■ **Problem to solve**: Copy the records below without changing anything.

>> Begin Dataset content

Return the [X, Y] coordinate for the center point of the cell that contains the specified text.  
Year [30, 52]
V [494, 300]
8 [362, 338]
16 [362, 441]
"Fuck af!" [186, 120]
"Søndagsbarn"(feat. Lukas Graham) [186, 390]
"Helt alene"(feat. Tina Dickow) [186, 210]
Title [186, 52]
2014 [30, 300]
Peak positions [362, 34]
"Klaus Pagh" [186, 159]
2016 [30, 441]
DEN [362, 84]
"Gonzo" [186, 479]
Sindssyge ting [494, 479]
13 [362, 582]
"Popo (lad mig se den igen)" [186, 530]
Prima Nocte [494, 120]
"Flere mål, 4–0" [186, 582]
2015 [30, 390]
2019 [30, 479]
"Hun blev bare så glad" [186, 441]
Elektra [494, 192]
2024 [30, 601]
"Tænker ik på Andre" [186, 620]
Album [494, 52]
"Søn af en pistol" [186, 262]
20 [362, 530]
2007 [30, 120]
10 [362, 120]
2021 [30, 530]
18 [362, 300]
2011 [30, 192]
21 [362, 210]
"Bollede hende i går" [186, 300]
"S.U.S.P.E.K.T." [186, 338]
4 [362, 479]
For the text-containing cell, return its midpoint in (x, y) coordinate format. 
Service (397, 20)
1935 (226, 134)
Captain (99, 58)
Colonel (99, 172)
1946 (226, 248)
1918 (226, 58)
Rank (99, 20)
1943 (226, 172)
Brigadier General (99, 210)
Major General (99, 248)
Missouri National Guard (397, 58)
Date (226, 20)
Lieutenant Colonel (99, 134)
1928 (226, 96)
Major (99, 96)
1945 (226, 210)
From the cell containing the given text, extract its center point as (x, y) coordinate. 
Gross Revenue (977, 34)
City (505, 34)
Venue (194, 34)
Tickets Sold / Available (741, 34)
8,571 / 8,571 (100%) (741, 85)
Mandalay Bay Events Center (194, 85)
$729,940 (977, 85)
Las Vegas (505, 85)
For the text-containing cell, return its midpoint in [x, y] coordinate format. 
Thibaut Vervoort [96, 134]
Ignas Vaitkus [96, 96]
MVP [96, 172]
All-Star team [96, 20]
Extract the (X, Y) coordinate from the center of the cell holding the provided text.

>> End Dataset content

■ **Completed task**:
Return the [X, Y] coordinate for the center point of the cell that contains the specified text.  
Year [30, 52]
V [494, 300]
8 [362, 338]
16 [362, 441]
"Fuck af!" [186, 120]
"Søndagsbarn"(feat. Lukas Graham) [186, 390]
"Helt alene"(feat. Tina Dickow) [186, 210]
Title [186, 52]
2014 [30, 300]
Peak positions [362, 34]
"Klaus Pagh" [186, 159]
2016 [30, 441]
DEN [362, 84]
"Gonzo" [186, 479]
Sindssyge ting [494, 479]
13 [362, 582]
"Popo (lad mig se den igen)" [186, 530]
Prima Nocte [494, 120]
"Flere mål, 4–0" [186, 582]
2015 [30, 390]
2019 [30, 479]
"Hun blev bare så glad" [186, 441]
Elektra [494, 192]
2024 [30, 601]
"Tænker ik på Andre" [186, 620]
Album [494, 52]
"Søn af en pistol" [186, 262]
20 [362, 530]
2007 [30, 120]
10 [362, 120]
2021 [30, 530]
18 [362, 300]
2011 [30, 192]
21 [362, 210]
"Bollede hende i går" [186, 300]
"S.U.S.P.E.K.T." [186, 338]
4 [362, 479]
For the text-containing cell, return its midpoint in (x, y) coordinate format. 
Service (397, 20)
1935 (226, 134)
Captain (99, 58)
Colonel (99, 172)
1946 (226, 248)
1918 (226, 58)
Rank (99, 20)
1943 (226, 172)
Brigadier General (99, 210)
Major General (99, 248)
Missouri National Guard (397, 58)
Date (226, 20)
Lieutenant Colonel (99, 134)
1928 (226, 96)
Major (99, 96)
1945 (226, 210)
From the cell containing the given text, extract its center point as (x, y) coordinate. 
Gross Revenue (977, 34)
City (505, 34)
Venue (194, 34)
Tickets Sold / Available (741, 34)
8,571 / 8,571 (100%) (741, 85)
Mandalay Bay Events Center (194, 85)
$729,940 (977, 85)
Las Vegas (505, 85)
For the text-containing cell, return its midpoint in [x, y] coordinate format. 
Thibaut Vervoort [96, 134]
Ignas Vaitkus [96, 96]
MVP [96, 172]
All-Star team [96, 20]
Extract the (X, Y) coordinate from the center of the cell holding the provided text.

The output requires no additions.